--- Stored data ---
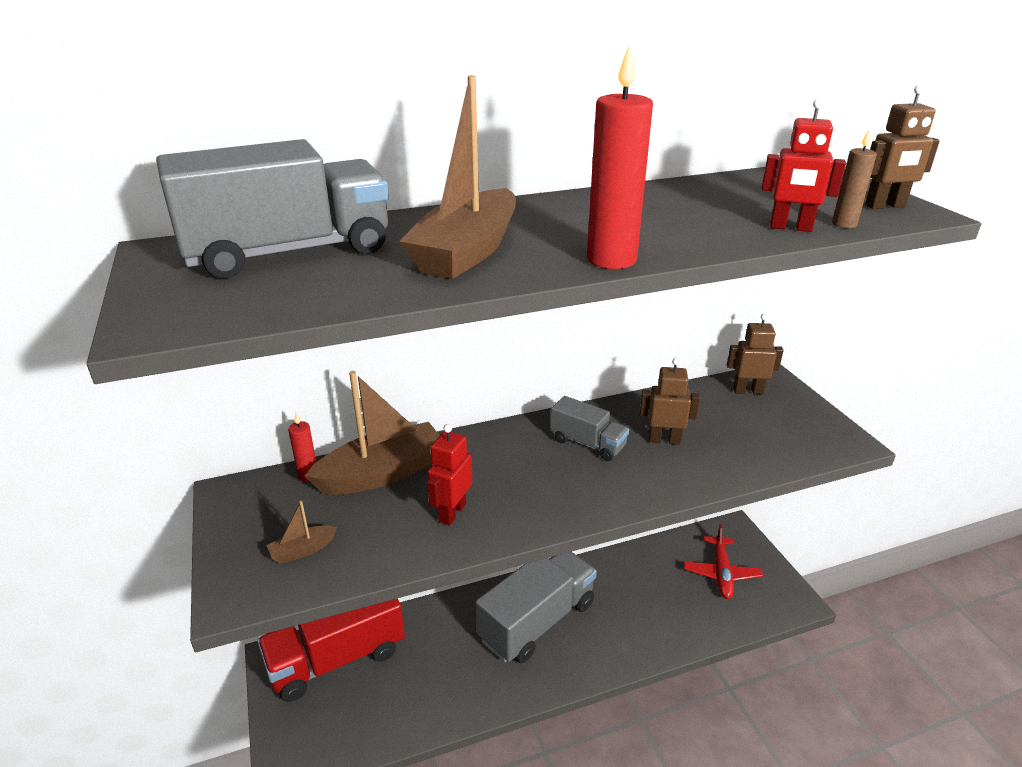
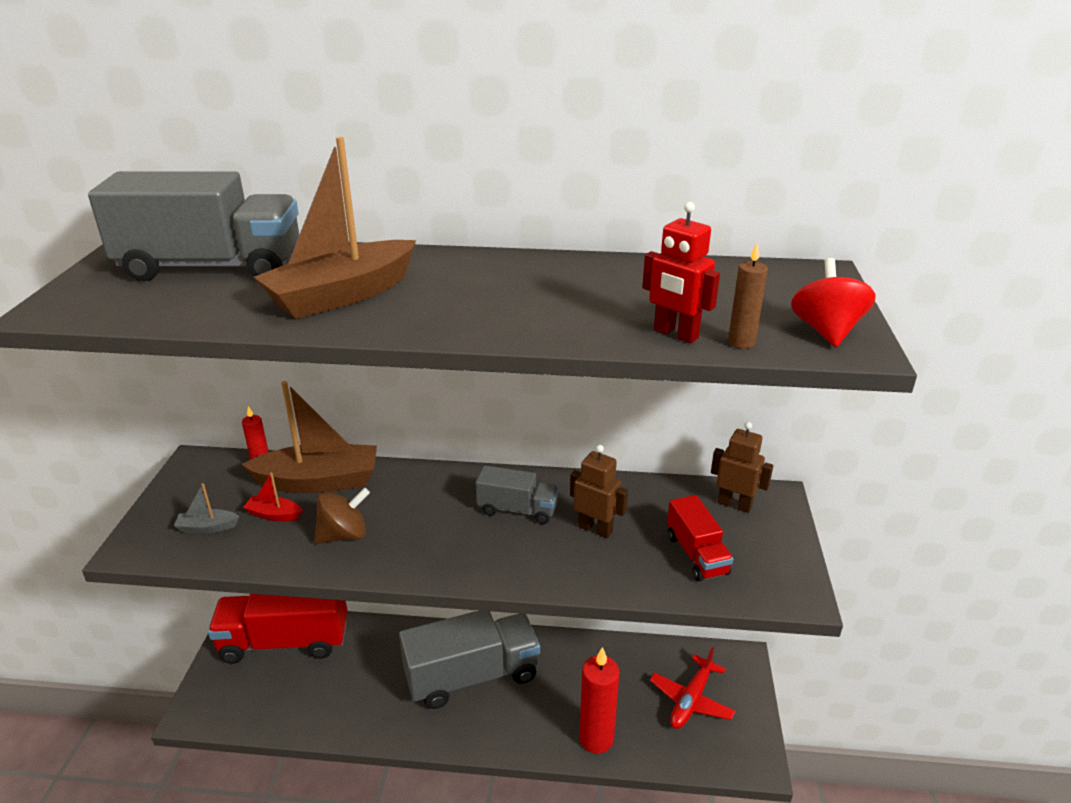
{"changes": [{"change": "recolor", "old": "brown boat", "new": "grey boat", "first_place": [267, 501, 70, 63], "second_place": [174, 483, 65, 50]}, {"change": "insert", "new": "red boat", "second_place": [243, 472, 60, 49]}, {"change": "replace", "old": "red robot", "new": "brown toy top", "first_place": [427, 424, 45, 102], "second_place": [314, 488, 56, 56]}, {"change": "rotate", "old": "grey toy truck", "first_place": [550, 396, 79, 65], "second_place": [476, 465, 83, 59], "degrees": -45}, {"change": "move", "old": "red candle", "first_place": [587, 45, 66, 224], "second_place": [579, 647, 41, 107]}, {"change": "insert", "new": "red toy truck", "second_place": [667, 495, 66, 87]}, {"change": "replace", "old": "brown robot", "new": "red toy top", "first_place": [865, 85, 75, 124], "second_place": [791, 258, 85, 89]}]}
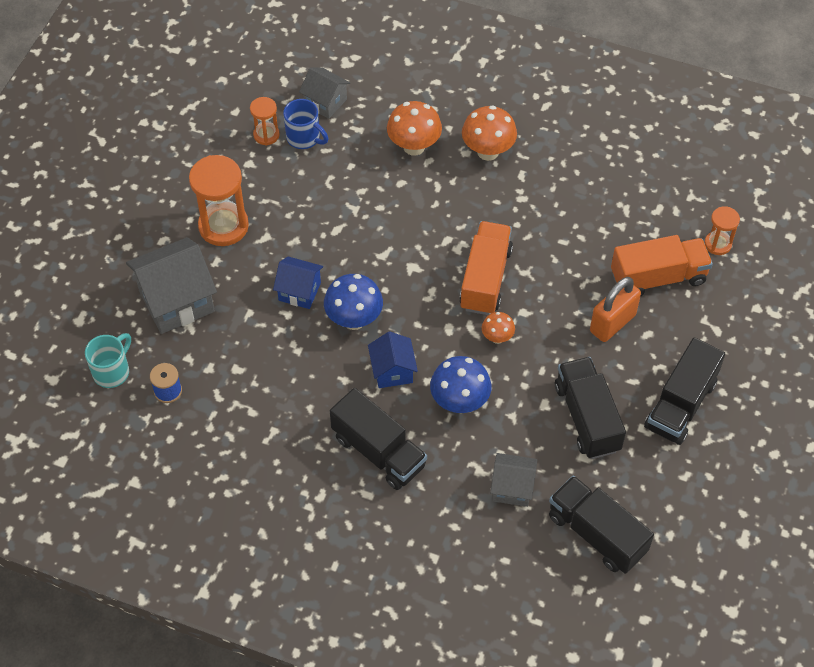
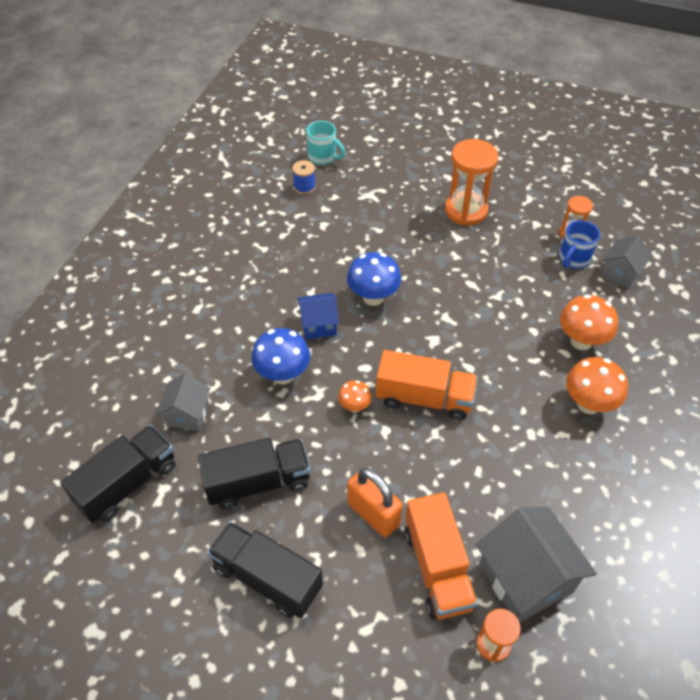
{"changes": [{"change": "move", "old": "grey house", "first_place": [126, 237, 91, 97], "second_place": [476, 507, 121, 116]}, {"change": "delete", "old": "cobalt house", "first_place": [273, 257, 50, 52]}, {"change": "delete", "old": "jet-black toy truck", "first_place": [330, 388, 97, 102]}]}
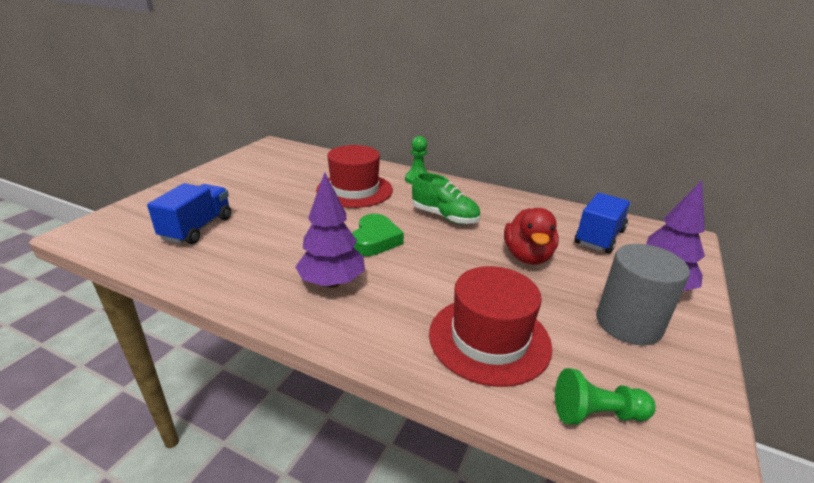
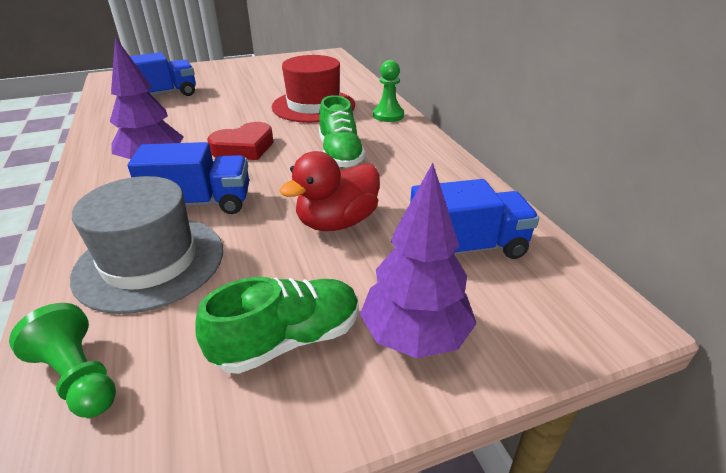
{"changes": [{"change": "recolor", "old": "red hat", "new": "grey hat", "first_place": [429, 266, 124, 121], "second_place": [70, 176, 153, 138]}, {"change": "insert", "new": "cobalt toy truck", "second_place": [128, 142, 121, 72]}, {"change": "replace", "old": "grey cylinder", "new": "emerald lace-up shoe", "first_place": [596, 244, 94, 101], "second_place": [195, 277, 164, 97]}, {"change": "recolor", "old": "emerald love heart", "new": "red love heart", "first_place": [352, 214, 52, 42], "second_place": [207, 122, 66, 38]}]}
---
Task statement>
Output the full listing above exactly, excluding all pictures.

Solution>
{"changes": [{"change": "recolor", "old": "brown boat", "new": "grey boat", "first_place": [267, 501, 70, 63], "second_place": [174, 483, 65, 50]}, {"change": "insert", "new": "red boat", "second_place": [243, 472, 60, 49]}, {"change": "replace", "old": "red robot", "new": "brown toy top", "first_place": [427, 424, 45, 102], "second_place": [314, 488, 56, 56]}, {"change": "rotate", "old": "grey toy truck", "first_place": [550, 396, 79, 65], "second_place": [476, 465, 83, 59], "degrees": -45}, {"change": "move", "old": "red candle", "first_place": [587, 45, 66, 224], "second_place": [579, 647, 41, 107]}, {"change": "insert", "new": "red toy truck", "second_place": [667, 495, 66, 87]}, {"change": "replace", "old": "brown robot", "new": "red toy top", "first_place": [865, 85, 75, 124], "second_place": [791, 258, 85, 89]}]}
{"changes": [{"change": "move", "old": "grey house", "first_place": [126, 237, 91, 97], "second_place": [476, 507, 121, 116]}, {"change": "delete", "old": "cobalt house", "first_place": [273, 257, 50, 52]}, {"change": "delete", "old": "jet-black toy truck", "first_place": [330, 388, 97, 102]}]}
{"changes": [{"change": "recolor", "old": "red hat", "new": "grey hat", "first_place": [429, 266, 124, 121], "second_place": [70, 176, 153, 138]}, {"change": "insert", "new": "cobalt toy truck", "second_place": [128, 142, 121, 72]}, {"change": "replace", "old": "grey cylinder", "new": "emerald lace-up shoe", "first_place": [596, 244, 94, 101], "second_place": [195, 277, 164, 97]}, {"change": "recolor", "old": "emerald love heart", "new": "red love heart", "first_place": [352, 214, 52, 42], "second_place": [207, 122, 66, 38]}]}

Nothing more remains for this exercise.